◆ **ABOUT THIS EXERCISE**
Print verbatim the lines of the entries from the one containing "in_first: [379, 200, 405, 237]" to the last, inclusive, and no others.

◆ **Scene edit records**
===============

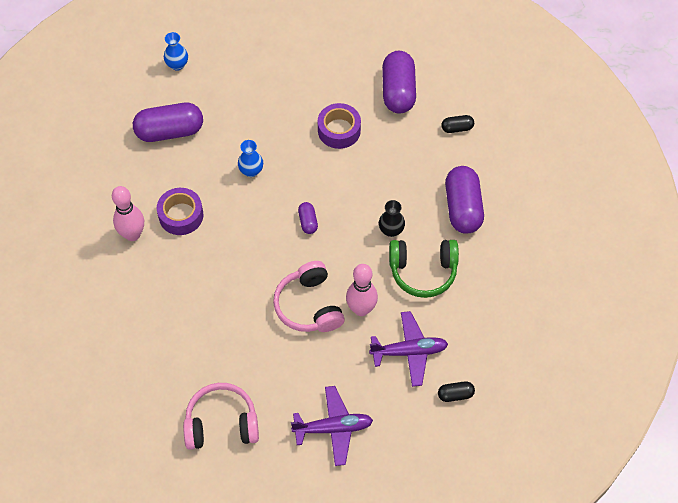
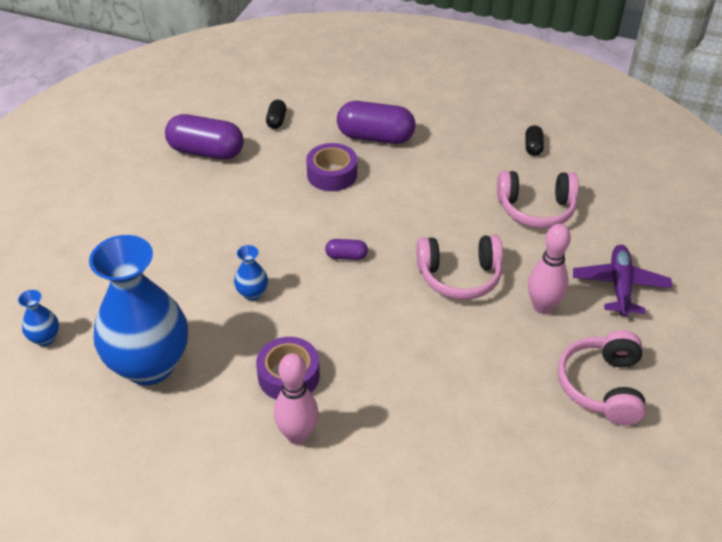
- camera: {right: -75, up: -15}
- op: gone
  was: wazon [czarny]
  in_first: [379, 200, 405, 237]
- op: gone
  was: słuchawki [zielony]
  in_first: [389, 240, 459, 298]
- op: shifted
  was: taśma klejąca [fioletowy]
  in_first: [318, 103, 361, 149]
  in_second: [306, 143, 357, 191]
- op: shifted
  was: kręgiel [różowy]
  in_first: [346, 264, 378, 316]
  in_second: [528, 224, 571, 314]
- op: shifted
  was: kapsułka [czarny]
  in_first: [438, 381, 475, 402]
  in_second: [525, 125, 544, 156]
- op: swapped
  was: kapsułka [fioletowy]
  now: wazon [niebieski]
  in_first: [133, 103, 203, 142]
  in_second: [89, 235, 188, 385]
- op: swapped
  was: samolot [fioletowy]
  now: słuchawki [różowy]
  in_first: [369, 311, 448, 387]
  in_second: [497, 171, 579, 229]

===============

◆ **EXERCISE RESULT**
  in_first: [379, 200, 405, 237]
- op: gone
  was: słuchawki [zielony]
  in_first: [389, 240, 459, 298]
- op: shifted
  was: taśma klejąca [fioletowy]
  in_first: [318, 103, 361, 149]
  in_second: [306, 143, 357, 191]
- op: shifted
  was: kręgiel [różowy]
  in_first: [346, 264, 378, 316]
  in_second: [528, 224, 571, 314]
- op: shifted
  was: kapsułka [czarny]
  in_first: [438, 381, 475, 402]
  in_second: [525, 125, 544, 156]
- op: swapped
  was: kapsułka [fioletowy]
  now: wazon [niebieski]
  in_first: [133, 103, 203, 142]
  in_second: [89, 235, 188, 385]
- op: swapped
  was: samolot [fioletowy]
  now: słuchawki [różowy]
  in_first: [369, 311, 448, 387]
  in_second: [497, 171, 579, 229]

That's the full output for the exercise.